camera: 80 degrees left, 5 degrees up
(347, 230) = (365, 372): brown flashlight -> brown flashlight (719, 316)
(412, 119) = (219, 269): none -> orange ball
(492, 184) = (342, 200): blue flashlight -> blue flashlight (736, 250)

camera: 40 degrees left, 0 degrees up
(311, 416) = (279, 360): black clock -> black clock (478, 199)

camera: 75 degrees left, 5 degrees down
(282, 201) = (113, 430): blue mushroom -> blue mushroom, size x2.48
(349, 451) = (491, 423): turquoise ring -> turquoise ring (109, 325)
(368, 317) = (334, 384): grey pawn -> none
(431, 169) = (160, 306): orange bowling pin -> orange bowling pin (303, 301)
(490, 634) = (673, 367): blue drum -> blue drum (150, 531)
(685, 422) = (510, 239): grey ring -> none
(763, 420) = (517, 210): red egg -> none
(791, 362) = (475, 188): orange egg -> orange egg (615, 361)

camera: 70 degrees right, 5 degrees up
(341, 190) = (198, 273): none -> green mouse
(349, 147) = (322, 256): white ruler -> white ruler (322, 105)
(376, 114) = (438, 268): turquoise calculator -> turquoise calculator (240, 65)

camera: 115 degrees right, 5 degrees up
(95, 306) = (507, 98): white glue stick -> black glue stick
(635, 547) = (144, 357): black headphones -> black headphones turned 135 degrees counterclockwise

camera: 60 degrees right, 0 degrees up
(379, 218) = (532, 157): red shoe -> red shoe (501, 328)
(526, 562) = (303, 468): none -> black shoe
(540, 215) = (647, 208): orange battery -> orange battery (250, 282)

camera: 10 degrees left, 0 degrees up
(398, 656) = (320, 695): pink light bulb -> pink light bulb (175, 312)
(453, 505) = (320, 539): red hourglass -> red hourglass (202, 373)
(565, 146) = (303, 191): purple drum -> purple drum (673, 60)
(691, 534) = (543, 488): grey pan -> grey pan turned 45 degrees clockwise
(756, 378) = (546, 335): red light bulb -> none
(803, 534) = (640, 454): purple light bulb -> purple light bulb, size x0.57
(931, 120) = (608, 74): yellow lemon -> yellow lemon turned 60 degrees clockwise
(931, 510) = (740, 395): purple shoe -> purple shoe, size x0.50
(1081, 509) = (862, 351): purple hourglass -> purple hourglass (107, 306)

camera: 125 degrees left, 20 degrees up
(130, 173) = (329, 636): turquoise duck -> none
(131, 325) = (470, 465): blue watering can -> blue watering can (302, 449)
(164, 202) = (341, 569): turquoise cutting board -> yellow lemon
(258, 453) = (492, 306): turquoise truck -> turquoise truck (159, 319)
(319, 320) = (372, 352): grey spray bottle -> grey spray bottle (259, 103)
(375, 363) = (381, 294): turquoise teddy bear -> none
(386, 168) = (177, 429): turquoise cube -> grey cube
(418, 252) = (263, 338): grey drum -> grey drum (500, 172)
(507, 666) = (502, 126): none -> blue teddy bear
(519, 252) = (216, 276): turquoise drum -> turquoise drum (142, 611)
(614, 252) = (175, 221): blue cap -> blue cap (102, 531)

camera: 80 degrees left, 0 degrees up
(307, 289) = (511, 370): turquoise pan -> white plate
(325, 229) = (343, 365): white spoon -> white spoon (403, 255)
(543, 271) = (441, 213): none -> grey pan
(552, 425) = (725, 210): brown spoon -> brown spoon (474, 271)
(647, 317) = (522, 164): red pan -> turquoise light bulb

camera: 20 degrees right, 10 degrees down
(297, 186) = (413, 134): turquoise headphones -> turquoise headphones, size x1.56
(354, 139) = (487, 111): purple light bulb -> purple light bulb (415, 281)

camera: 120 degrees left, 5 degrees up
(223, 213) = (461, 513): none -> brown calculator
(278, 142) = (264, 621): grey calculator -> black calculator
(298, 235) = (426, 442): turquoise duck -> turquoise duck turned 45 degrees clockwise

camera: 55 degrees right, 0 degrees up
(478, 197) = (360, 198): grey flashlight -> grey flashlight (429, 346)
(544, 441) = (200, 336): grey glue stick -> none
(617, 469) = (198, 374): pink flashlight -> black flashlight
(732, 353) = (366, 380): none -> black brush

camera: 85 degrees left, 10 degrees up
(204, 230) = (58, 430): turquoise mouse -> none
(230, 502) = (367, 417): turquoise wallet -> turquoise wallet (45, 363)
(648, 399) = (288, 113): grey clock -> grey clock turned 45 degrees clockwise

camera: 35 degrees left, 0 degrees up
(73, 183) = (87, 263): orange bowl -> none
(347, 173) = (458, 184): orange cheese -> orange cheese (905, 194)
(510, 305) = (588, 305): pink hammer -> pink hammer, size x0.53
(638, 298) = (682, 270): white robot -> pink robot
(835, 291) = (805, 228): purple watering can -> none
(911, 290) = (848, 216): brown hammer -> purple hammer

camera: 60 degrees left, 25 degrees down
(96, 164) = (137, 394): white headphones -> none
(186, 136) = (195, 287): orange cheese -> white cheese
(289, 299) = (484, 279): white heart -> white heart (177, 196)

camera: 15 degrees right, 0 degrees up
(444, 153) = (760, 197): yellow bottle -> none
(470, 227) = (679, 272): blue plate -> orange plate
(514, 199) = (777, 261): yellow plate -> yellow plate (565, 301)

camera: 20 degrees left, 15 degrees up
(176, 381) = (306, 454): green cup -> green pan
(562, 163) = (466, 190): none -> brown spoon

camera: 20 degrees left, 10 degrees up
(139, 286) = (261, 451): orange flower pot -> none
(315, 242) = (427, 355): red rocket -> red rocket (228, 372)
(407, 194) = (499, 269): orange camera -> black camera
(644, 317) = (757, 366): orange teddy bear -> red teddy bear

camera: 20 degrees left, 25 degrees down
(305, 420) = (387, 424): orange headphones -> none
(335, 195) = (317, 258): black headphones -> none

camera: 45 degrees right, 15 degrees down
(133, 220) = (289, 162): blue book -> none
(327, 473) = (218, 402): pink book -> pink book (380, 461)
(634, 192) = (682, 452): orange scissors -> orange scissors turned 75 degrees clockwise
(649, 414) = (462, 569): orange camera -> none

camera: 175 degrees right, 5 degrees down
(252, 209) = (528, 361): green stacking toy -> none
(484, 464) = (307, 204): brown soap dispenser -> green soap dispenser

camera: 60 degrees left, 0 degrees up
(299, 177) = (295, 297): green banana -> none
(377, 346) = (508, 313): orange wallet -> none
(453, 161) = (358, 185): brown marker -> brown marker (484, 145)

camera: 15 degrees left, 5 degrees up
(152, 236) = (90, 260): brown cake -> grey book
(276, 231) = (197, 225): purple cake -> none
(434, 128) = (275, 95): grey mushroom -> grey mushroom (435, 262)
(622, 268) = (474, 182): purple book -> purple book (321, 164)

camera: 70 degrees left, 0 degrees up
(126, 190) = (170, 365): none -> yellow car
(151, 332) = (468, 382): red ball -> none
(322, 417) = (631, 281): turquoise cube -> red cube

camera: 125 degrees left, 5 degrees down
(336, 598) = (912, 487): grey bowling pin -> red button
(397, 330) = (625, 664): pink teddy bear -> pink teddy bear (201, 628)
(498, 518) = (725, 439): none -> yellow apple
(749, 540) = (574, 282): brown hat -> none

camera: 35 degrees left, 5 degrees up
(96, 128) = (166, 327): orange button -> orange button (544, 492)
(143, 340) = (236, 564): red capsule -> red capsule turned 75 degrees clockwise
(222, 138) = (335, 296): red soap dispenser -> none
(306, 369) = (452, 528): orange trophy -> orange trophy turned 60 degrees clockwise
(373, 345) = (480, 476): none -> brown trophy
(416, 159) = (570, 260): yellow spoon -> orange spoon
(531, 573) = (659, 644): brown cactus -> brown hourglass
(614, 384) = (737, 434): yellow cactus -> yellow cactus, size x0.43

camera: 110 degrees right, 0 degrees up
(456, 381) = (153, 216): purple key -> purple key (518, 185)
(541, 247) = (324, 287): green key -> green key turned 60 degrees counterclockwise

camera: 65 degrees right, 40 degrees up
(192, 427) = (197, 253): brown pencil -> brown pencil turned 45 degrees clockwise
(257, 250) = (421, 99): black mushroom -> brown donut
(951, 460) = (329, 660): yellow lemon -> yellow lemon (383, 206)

────────────────────

WHAT IS NEEDED: Will you return exactly the lines above from the one with "(322, 417) = (631, 281): turquoise" down to the one with "camera: 35 degrees left, 5 degrees up", counting both as part of the range?

EXPECTED ANSWER:
(322, 417) = (631, 281): turquoise cube -> red cube

camera: 125 degrees left, 5 degrees down
(336, 598) = (912, 487): grey bowling pin -> red button
(397, 330) = (625, 664): pink teddy bear -> pink teddy bear (201, 628)
(498, 518) = (725, 439): none -> yellow apple
(749, 540) = (574, 282): brown hat -> none

camera: 35 degrees left, 5 degrees up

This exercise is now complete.